◆ **TASK REQUIREMENTS**
Omitting the pictures, output all of the records precisely as written.
══ DATA PROVIDED
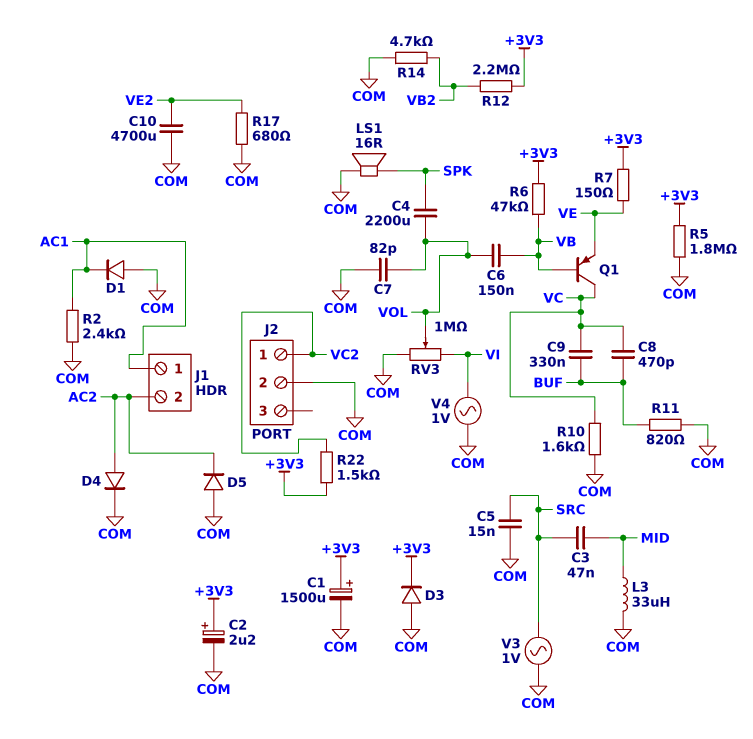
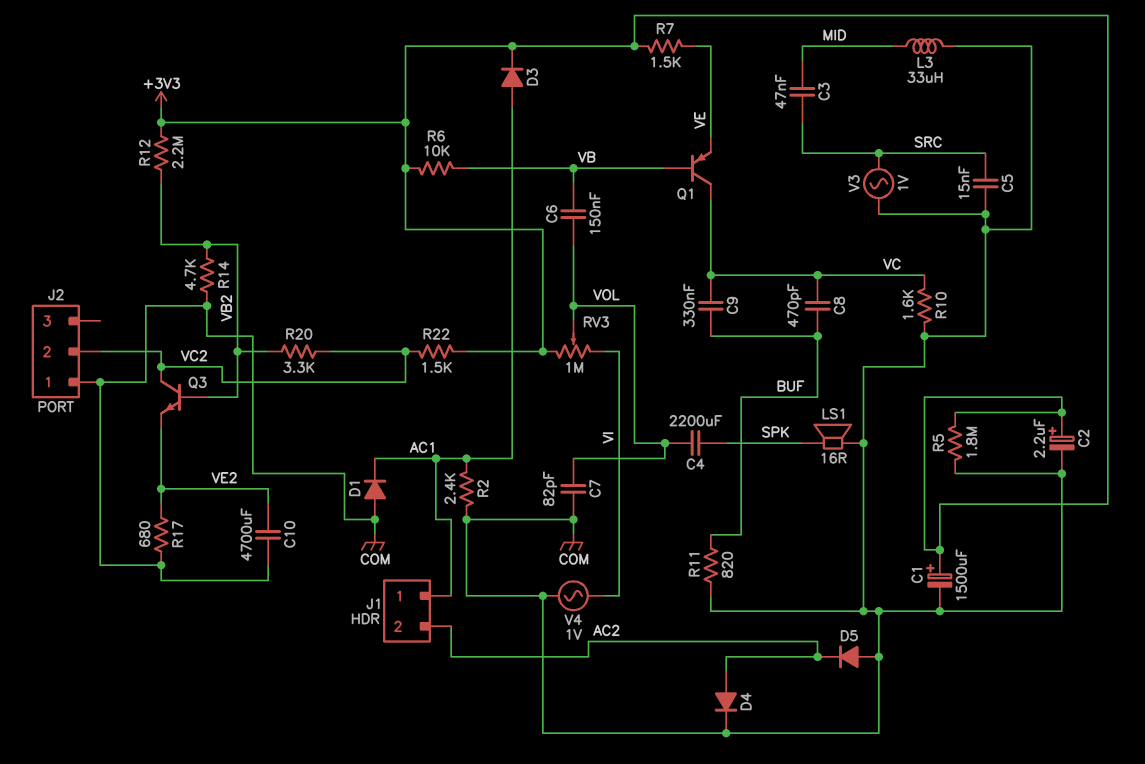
D3: diode (A COM, K +3V3) -> diode (A AC1, K +3V3)
J2 pin 1: VC2 -> COM
J2 pin 2: COM -> VC2
Q3: none -> NPN (B VB2, C VC2, E VE2)
R6: 47k (+3V3, VB) -> 10k (+3V3, VB)
R7: 150 (+3V3, VE) -> 1.5k (+3V3, VE)
R20: none -> 3.3k (VB2, VC2)
RV3: 1M (COM, VI, wiper VOL) -> 1M (+3V3, VI, wiper VOL)

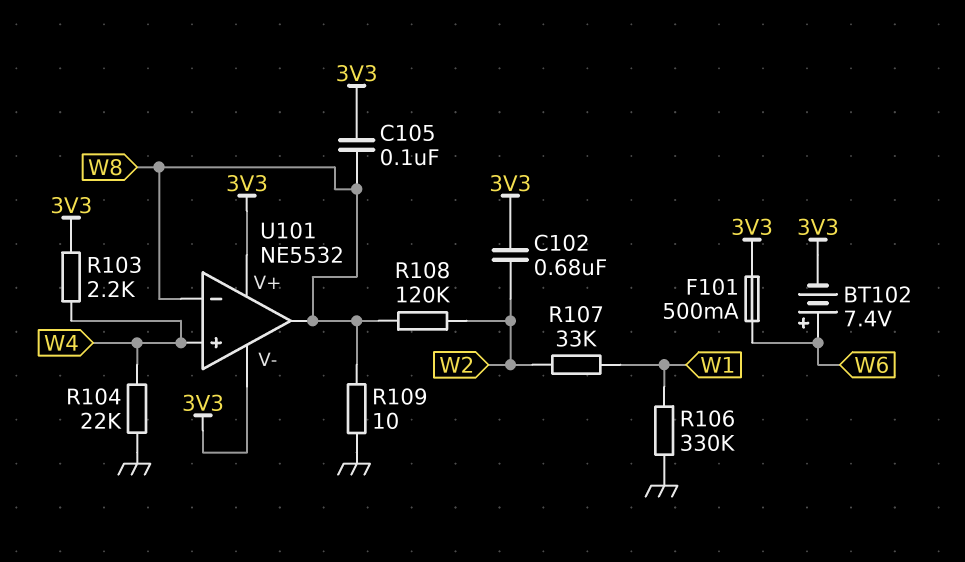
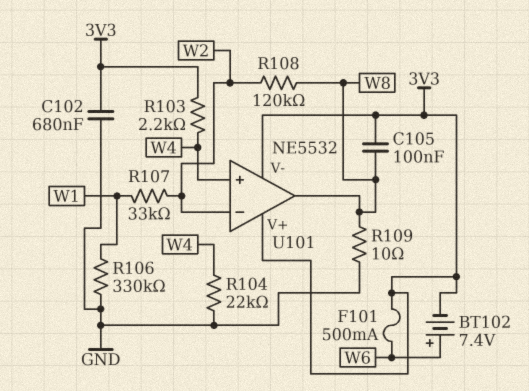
C102: 680nF (3V3, W2) -> 680nF (3V3, GND)
U101 pin in-: W8 -> W2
════
◆ **SOLUTION TO THIS PROBLEM**
D3: diode (A COM, K +3V3) -> diode (A AC1, K +3V3)
J2 pin 1: VC2 -> COM
J2 pin 2: COM -> VC2
Q3: none -> NPN (B VB2, C VC2, E VE2)
R6: 47k (+3V3, VB) -> 10k (+3V3, VB)
R7: 150 (+3V3, VE) -> 1.5k (+3V3, VE)
R20: none -> 3.3k (VB2, VC2)
RV3: 1M (COM, VI, wiper VOL) -> 1M (+3V3, VI, wiper VOL)

C102: 680nF (3V3, W2) -> 680nF (3V3, GND)
U101 pin in-: W8 -> W2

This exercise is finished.